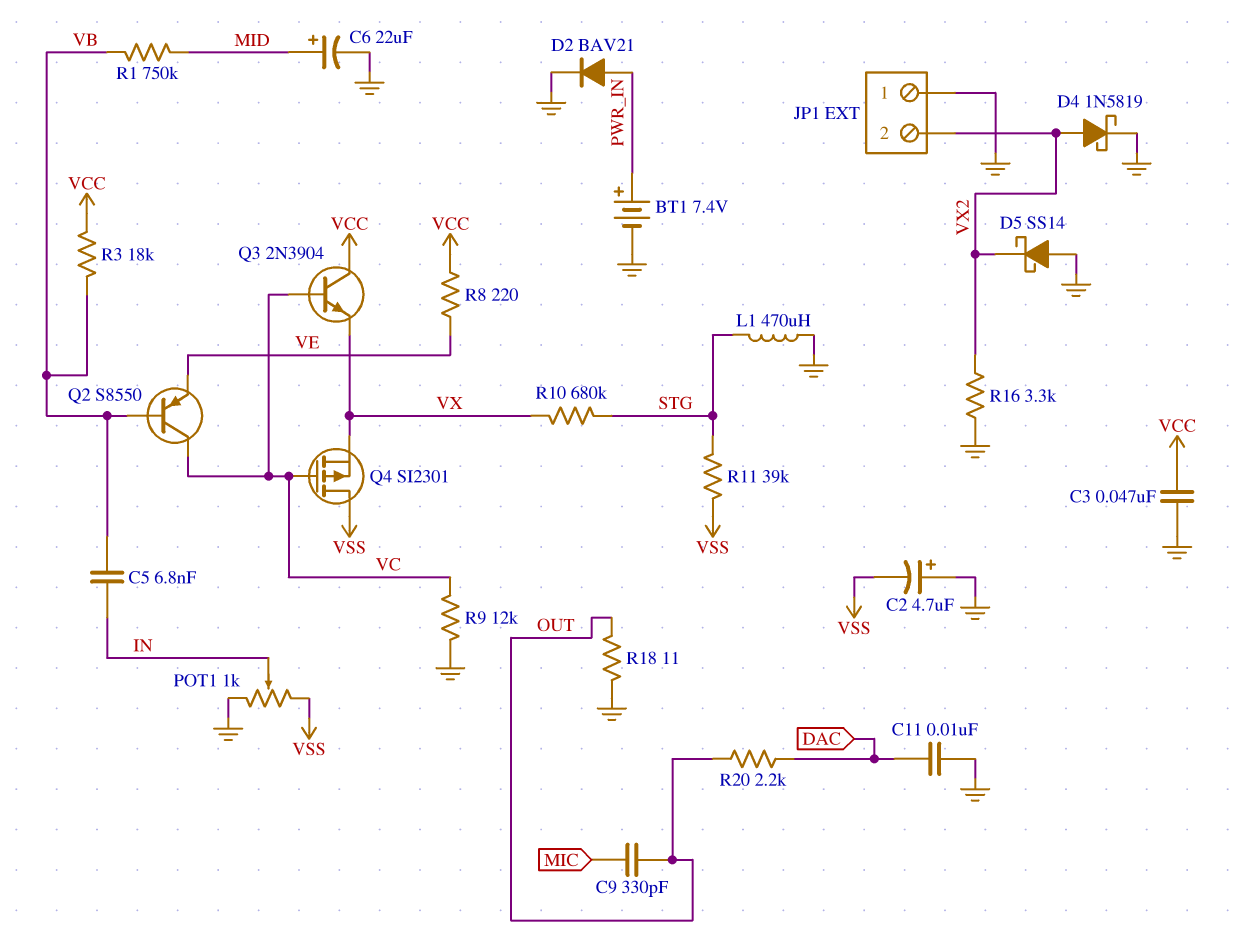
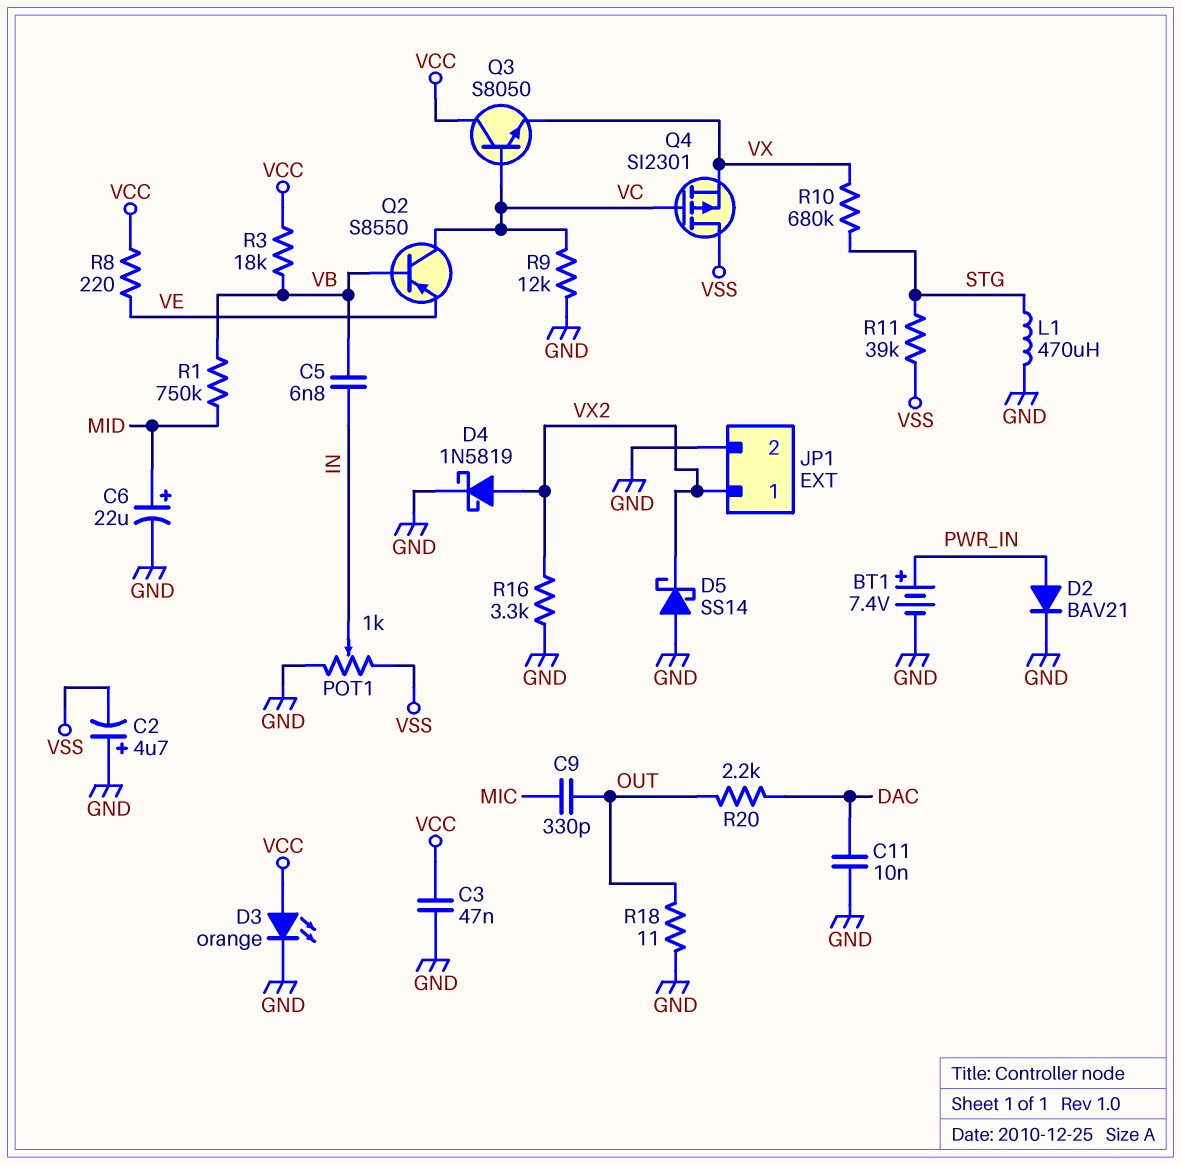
D3: none -> LED orange (A VCC, K GND)
JP1 pin 1: GND -> VX2
JP1 pin 2: VX2 -> GND
Q3: NPN 2N3904 (B VC, C VCC, E VX) -> NPN S8050 (B VC, C VCC, E VX)

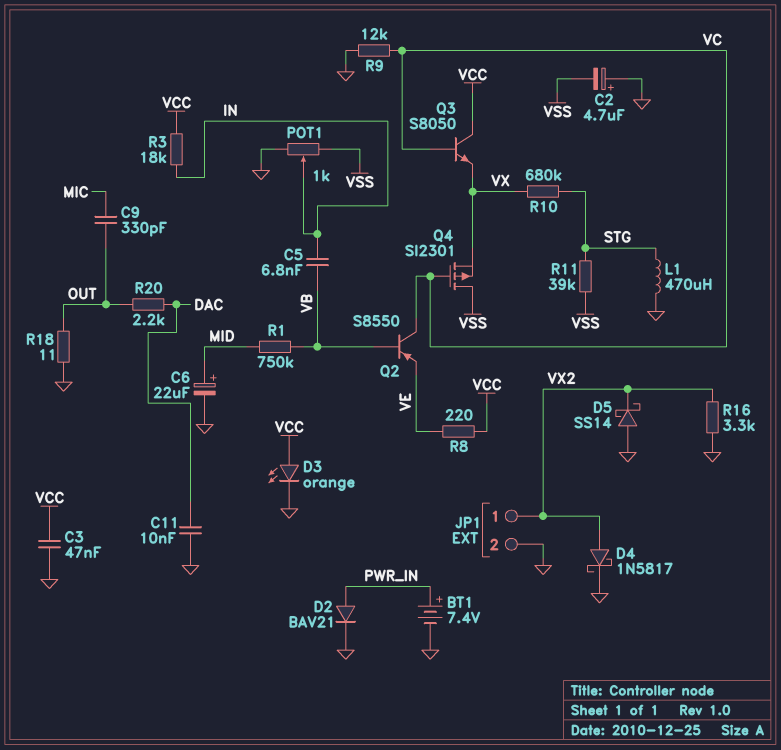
D4: schottky 1N5819 (A VX2, K GND) -> schottky 1N5817 (A VX2, K GND)
R3: 18k (VB, VCC) -> 18k (IN, VCC)

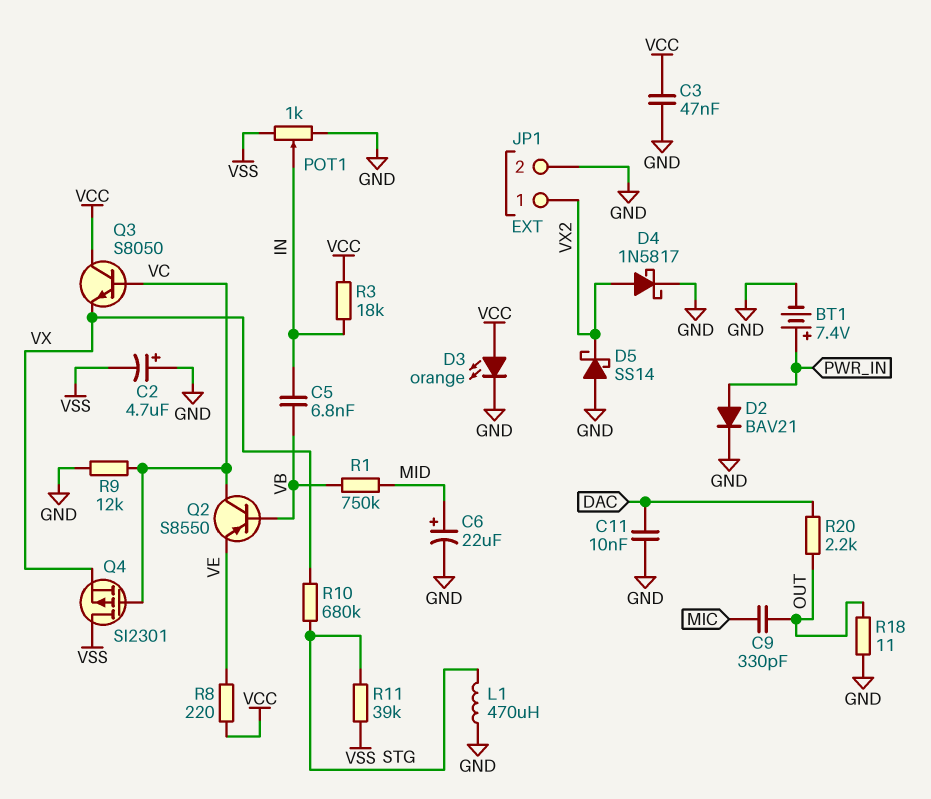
R16: 3.3k (GND, VX2) -> none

Assignment: Scan the material above for the string "none". Copy each line that holds it.

Expected answer:
D3: none -> LED orange (A VCC, K GND)
R16: 3.3k (GND, VX2) -> none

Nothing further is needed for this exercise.